* [TASK STATEMENT]: Extract every line of the records below that contains the string "pizz", treating uppercase and lowercase letters as different.

[Items listed in a dataset]
####################

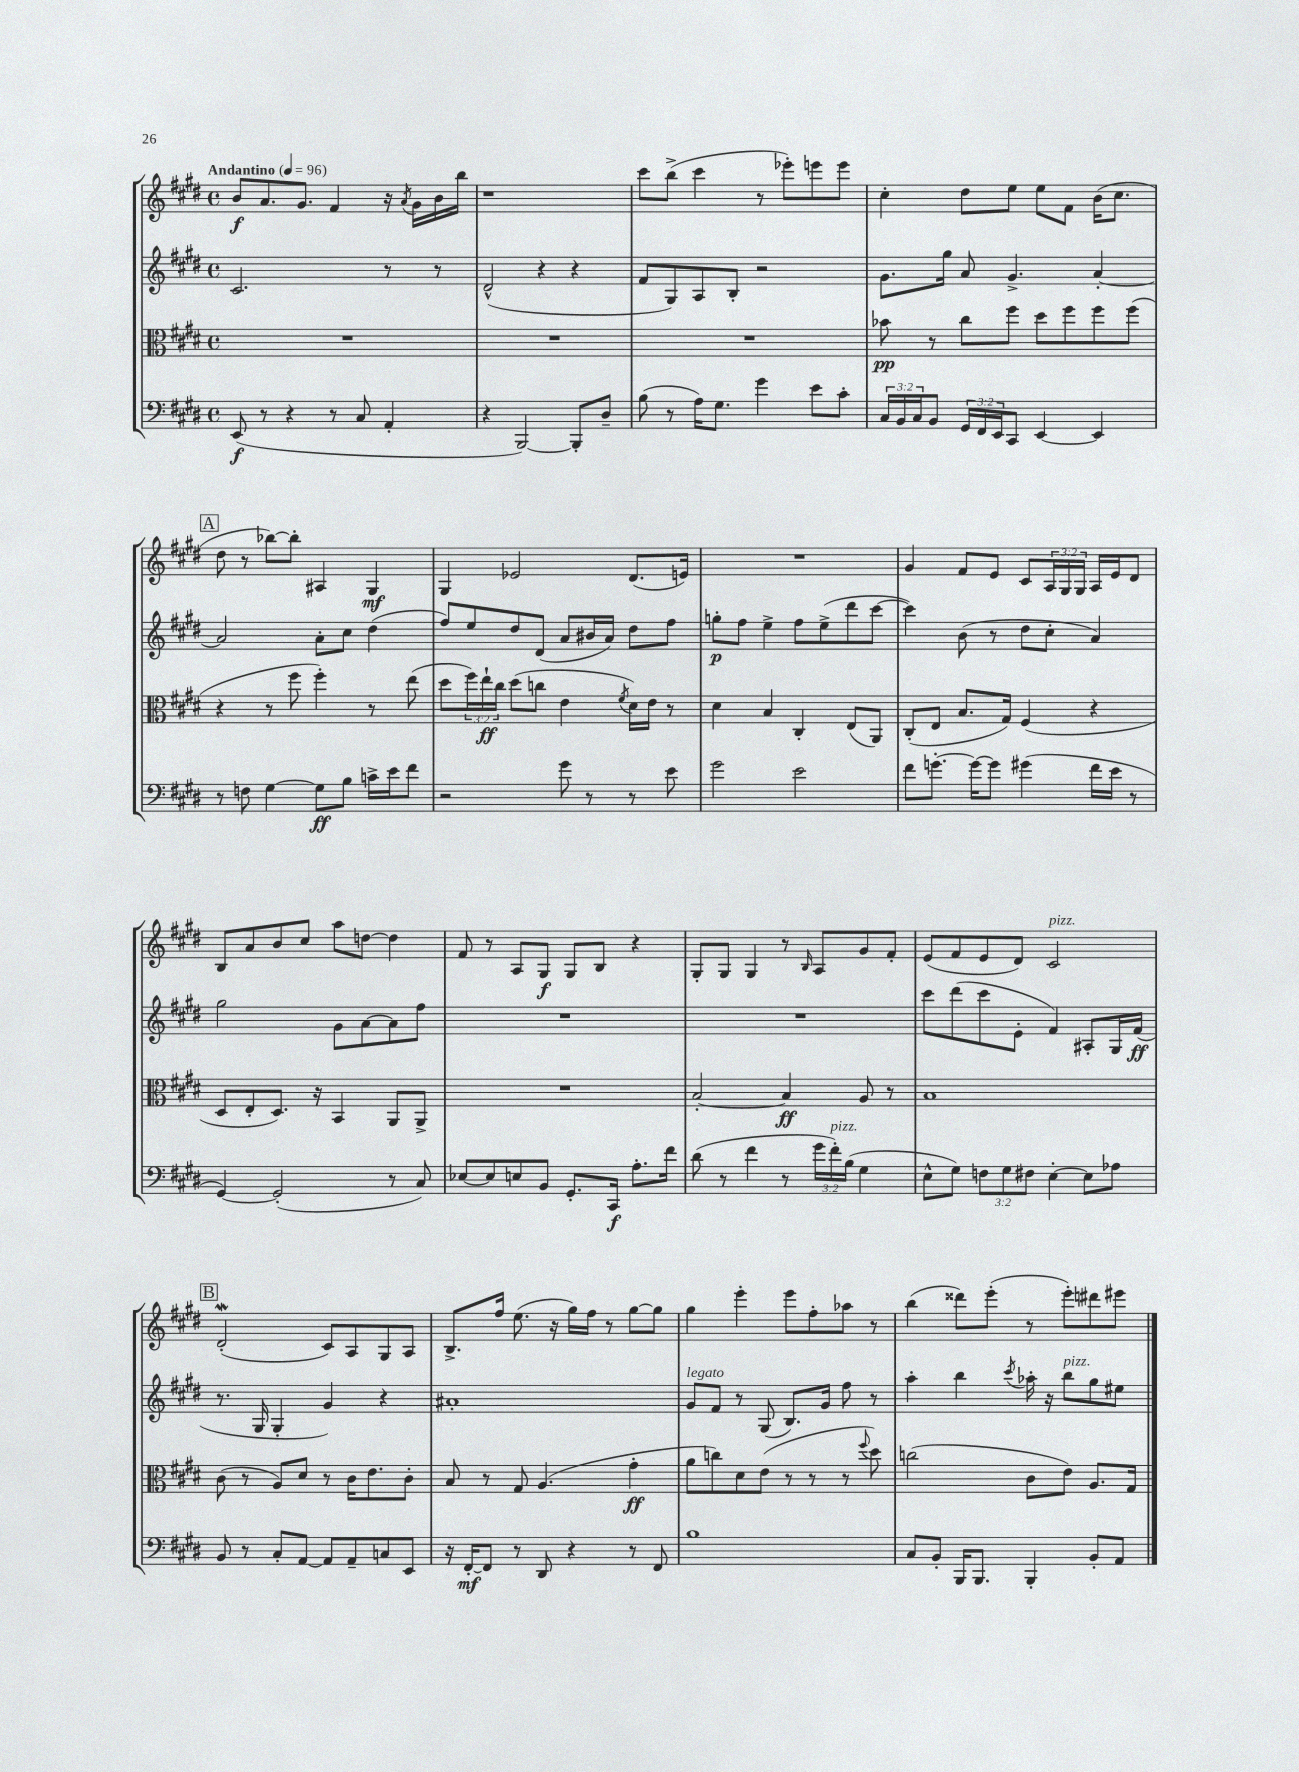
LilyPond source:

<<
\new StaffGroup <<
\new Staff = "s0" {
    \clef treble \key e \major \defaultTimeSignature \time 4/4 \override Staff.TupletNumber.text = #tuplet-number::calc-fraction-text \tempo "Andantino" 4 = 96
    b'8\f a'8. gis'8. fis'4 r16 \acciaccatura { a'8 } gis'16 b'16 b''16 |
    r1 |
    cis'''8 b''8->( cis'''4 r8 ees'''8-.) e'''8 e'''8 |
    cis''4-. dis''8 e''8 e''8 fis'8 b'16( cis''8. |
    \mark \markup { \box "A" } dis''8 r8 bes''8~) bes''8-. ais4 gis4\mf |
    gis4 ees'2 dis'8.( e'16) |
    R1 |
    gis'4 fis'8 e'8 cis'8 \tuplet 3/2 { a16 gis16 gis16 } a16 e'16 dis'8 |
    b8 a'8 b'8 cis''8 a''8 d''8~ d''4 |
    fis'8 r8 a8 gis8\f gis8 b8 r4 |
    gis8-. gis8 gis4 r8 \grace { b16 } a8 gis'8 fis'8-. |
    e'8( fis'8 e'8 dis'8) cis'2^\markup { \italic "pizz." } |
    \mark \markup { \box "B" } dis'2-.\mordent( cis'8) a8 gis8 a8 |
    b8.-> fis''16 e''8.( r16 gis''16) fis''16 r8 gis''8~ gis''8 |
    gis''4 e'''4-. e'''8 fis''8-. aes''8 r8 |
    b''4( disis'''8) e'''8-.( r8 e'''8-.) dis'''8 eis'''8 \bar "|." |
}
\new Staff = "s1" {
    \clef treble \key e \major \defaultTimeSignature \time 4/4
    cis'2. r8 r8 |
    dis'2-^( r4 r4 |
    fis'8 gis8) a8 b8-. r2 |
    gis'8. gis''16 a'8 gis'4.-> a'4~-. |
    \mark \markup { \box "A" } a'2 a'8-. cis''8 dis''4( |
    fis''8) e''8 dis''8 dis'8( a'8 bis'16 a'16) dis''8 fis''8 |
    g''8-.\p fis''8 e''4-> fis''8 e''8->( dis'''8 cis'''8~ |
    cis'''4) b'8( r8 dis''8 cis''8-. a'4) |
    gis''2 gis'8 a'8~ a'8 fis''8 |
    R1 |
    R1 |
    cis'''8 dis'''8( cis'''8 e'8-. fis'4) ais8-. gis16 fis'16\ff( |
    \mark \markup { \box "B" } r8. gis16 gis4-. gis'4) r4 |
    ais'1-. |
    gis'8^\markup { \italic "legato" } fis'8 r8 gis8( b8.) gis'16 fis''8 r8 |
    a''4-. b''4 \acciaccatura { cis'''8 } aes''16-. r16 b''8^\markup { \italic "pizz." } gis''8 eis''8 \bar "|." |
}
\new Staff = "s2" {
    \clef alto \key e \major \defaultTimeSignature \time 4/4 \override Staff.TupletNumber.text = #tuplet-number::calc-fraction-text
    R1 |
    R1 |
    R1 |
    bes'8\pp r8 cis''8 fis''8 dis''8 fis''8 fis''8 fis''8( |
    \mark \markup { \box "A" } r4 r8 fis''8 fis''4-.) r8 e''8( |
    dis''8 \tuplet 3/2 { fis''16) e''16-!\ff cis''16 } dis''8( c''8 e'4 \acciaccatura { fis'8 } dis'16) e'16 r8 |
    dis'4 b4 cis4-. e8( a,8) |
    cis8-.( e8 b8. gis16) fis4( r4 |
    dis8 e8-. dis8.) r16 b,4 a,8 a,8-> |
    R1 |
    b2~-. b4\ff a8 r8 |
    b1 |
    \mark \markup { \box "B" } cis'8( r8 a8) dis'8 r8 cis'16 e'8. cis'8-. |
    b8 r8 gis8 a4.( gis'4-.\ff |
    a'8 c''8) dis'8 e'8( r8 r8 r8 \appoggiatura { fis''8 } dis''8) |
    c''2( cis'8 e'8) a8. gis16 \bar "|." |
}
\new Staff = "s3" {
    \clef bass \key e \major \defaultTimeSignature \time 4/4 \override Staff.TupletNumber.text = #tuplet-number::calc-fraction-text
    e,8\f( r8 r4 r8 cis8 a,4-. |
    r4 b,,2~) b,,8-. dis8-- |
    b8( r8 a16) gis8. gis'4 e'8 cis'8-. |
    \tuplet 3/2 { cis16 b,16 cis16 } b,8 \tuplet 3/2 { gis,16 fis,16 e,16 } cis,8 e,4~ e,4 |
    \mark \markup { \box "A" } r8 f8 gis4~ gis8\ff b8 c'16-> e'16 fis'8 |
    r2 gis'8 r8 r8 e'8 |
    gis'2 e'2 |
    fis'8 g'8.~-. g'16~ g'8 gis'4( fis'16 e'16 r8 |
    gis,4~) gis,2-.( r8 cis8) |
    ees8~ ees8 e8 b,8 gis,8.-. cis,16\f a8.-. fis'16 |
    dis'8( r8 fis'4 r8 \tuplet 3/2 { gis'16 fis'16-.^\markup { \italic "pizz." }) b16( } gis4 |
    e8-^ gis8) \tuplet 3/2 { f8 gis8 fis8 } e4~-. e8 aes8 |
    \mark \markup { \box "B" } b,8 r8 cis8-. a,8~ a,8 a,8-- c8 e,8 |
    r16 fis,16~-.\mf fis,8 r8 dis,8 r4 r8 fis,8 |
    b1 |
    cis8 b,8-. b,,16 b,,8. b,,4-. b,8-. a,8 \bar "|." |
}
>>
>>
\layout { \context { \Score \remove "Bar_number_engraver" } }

####################

* [TASK OUTPUT]:
    e'8( fis'8 e'8 dis'8) cis'2^\markup { \italic "pizz." } |
    a''4-. b''4 \acciaccatura { cis'''8 } aes''16-. r16 b''8^\markup { \italic "pizz." } gis''8 eis''8 \bar "|." |
    dis'8( r8 fis'4 r8 \tuplet 3/2 { gis'16 fis'16-.^\markup { \italic "pizz." }) b16( } gis4 |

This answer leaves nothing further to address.